For every record that follows, write out the text exactly and omit the picture, if one is present.

(Dataset Opens)

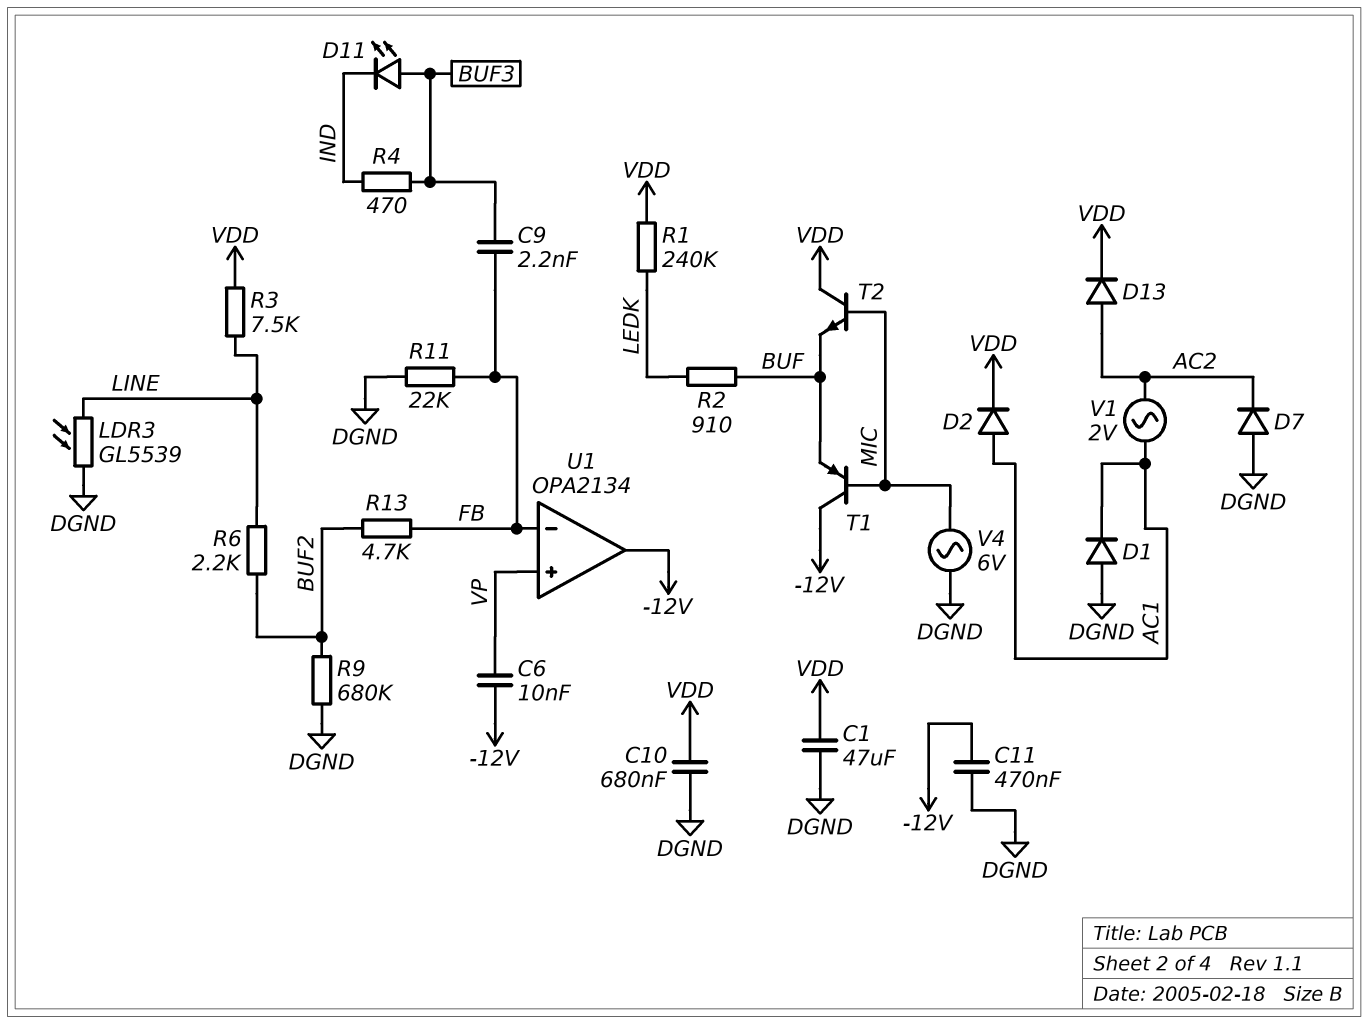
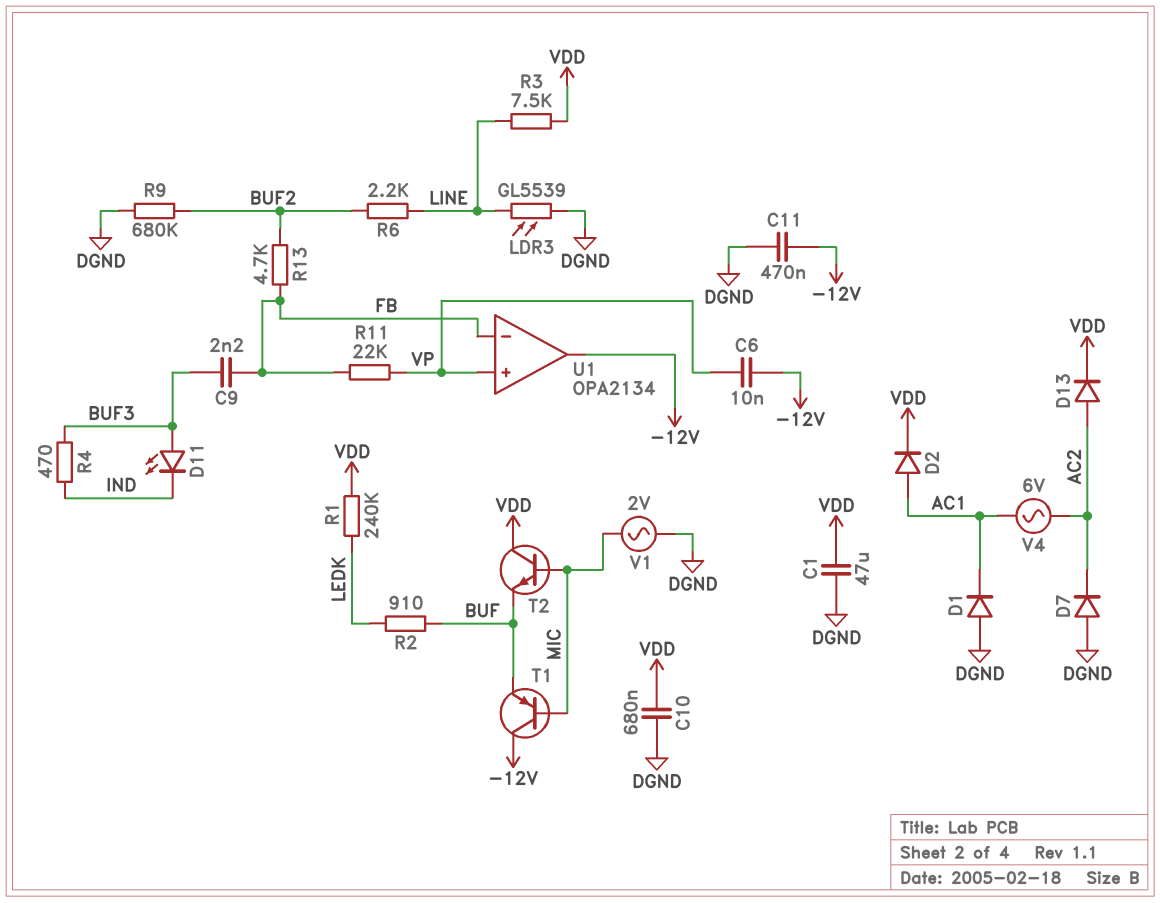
R11: 22k (DGND, FB) -> 22k (FB, VP)
V1: AC 2V (AC1, AC2) -> AC 2V (DGND, MIC)
V4: AC 6V (DGND, MIC) -> AC 6V (AC1, AC2)

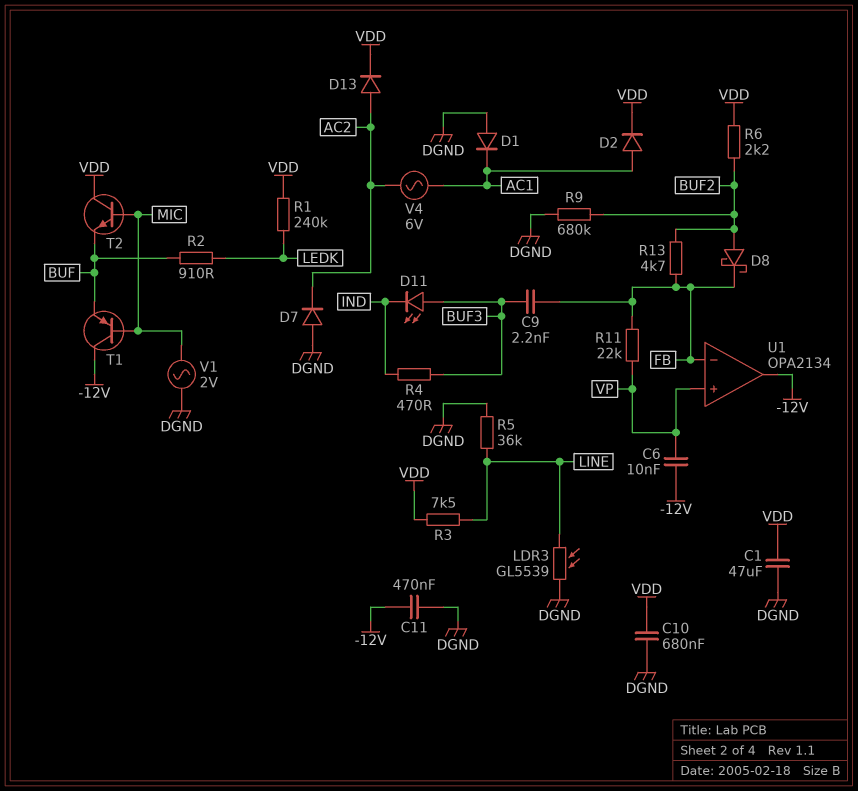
D8: none -> schottky (A BUF2, K FB)
R5: none -> 36k (DGND, LINE)
R6: 2.2k (BUF2, LINE) -> 2.2k (BUF2, VDD)

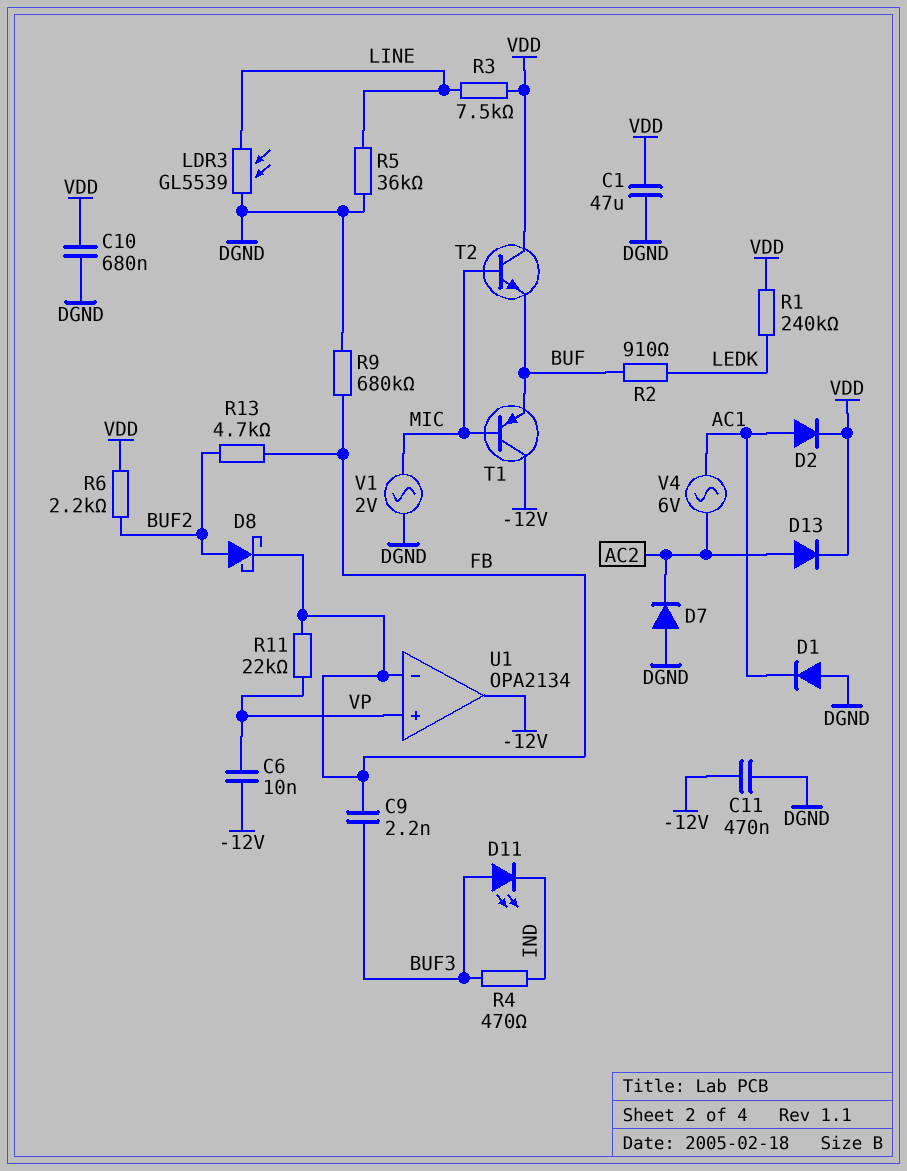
R9: 680k (BUF2, DGND) -> 680k (DGND, FB)

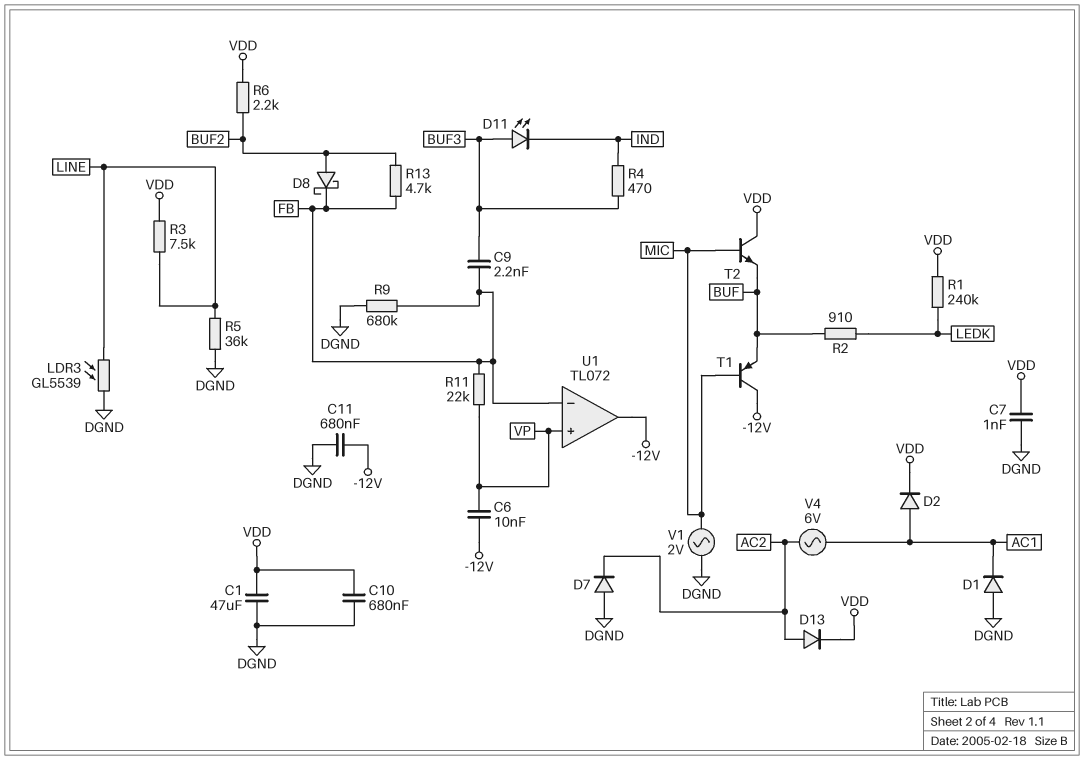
C7: none -> 1nF (DGND, VDD)
C11: 470nF (-12V, DGND) -> 680nF (-12V, DGND)
U1: OPA2134 -> TL072

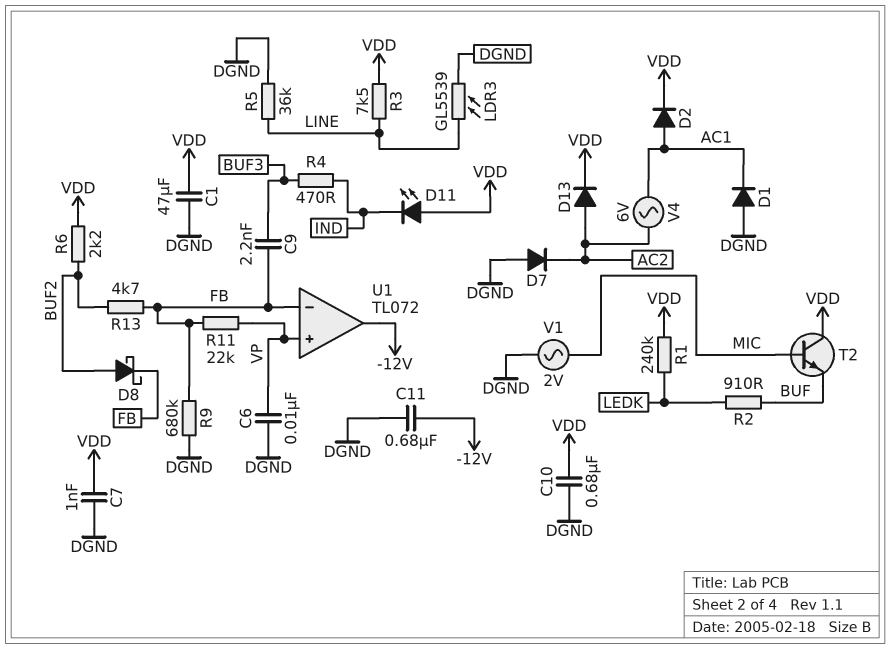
C6: 10nF (-12V, VP) -> 10nF (DGND, VP)
D11: LED (A BUF3, K IND) -> LED (A VDD, K IND)
T1: PNP (B MIC, C -12V, E BUF) -> none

(Dataset Closes)

Solution for this exercise
R11: 22k (DGND, FB) -> 22k (FB, VP)
V1: AC 2V (AC1, AC2) -> AC 2V (DGND, MIC)
V4: AC 6V (DGND, MIC) -> AC 6V (AC1, AC2)

D8: none -> schottky (A BUF2, K FB)
R5: none -> 36k (DGND, LINE)
R6: 2.2k (BUF2, LINE) -> 2.2k (BUF2, VDD)

R9: 680k (BUF2, DGND) -> 680k (DGND, FB)

C7: none -> 1nF (DGND, VDD)
C11: 470nF (-12V, DGND) -> 680nF (-12V, DGND)
U1: OPA2134 -> TL072

C6: 10nF (-12V, VP) -> 10nF (DGND, VP)
D11: LED (A BUF3, K IND) -> LED (A VDD, K IND)
T1: PNP (B MIC, C -12V, E BUF) -> none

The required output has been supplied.